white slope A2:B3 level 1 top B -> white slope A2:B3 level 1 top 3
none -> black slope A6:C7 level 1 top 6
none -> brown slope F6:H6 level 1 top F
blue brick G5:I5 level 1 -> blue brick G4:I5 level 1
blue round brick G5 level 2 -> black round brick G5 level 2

==

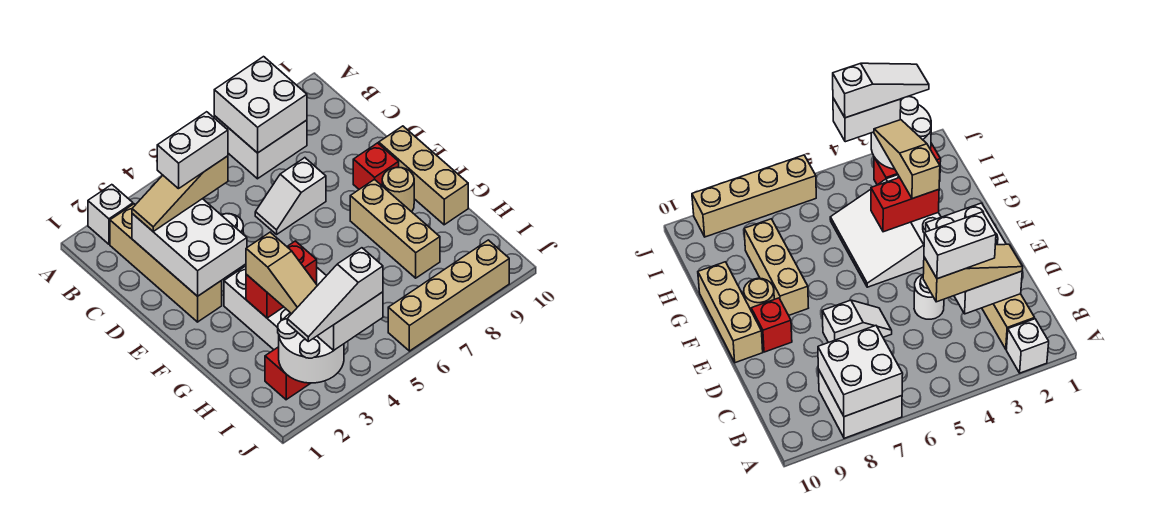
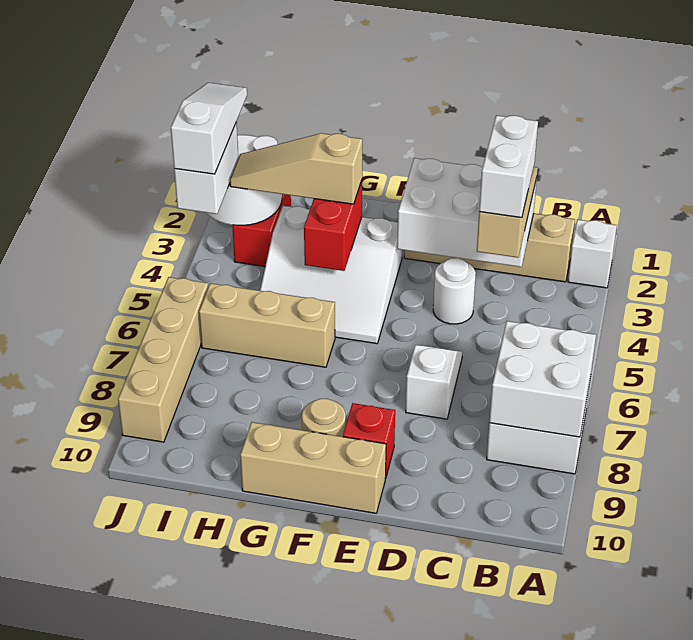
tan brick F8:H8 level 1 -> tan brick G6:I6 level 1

--

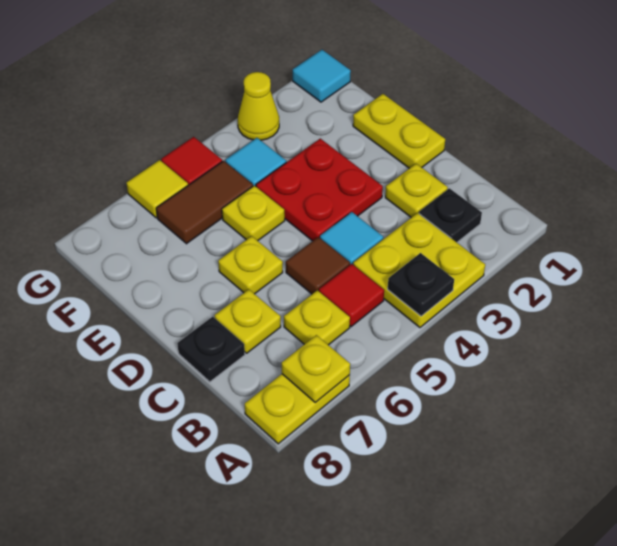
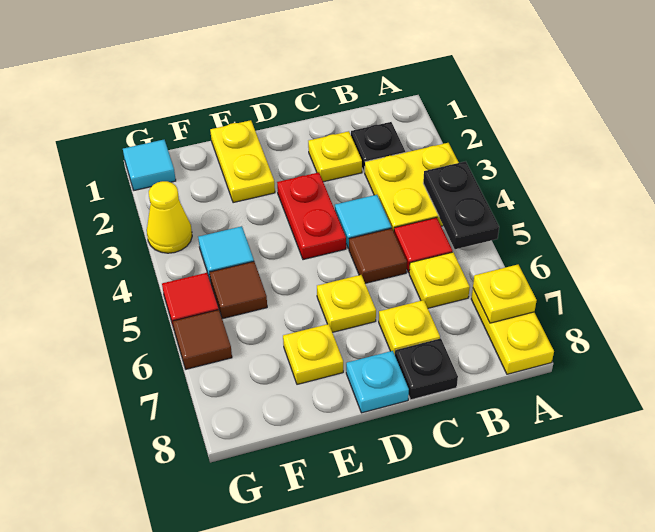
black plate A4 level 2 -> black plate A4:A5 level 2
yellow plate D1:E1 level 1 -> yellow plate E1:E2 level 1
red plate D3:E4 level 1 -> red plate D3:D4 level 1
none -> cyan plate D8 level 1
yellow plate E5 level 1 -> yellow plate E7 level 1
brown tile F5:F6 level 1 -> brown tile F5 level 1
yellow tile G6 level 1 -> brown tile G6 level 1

**Exercise**
In the entries above, the lines between the one holding "black plate A4 level" and the one holding "yellow tile G6", inclusive, are to be printed exactly as written, and those alone.

**Answer to this problem**
black plate A4 level 2 -> black plate A4:A5 level 2
yellow plate D1:E1 level 1 -> yellow plate E1:E2 level 1
red plate D3:E4 level 1 -> red plate D3:D4 level 1
none -> cyan plate D8 level 1
yellow plate E5 level 1 -> yellow plate E7 level 1
brown tile F5:F6 level 1 -> brown tile F5 level 1
yellow tile G6 level 1 -> brown tile G6 level 1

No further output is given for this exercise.